**EXERCISE OBJECTIVE**
Select and copy each row below that contains the string "image". Treat uppercase and lowercase letters as different.

(SUPPLIED MATERIAL begins)

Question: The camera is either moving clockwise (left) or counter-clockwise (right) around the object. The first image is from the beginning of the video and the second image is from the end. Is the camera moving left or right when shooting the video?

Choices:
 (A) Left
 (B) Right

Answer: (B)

(SUPPLIED MATERIAL ends)

**SOLUTION FOR THIS TASK**
Question: The camera is either moving clockwise (left) or counter-clockwise (right) around the object. The first image is from the beginning of the video and the second image is from the end. Is the camera moving left or right when shooting the video?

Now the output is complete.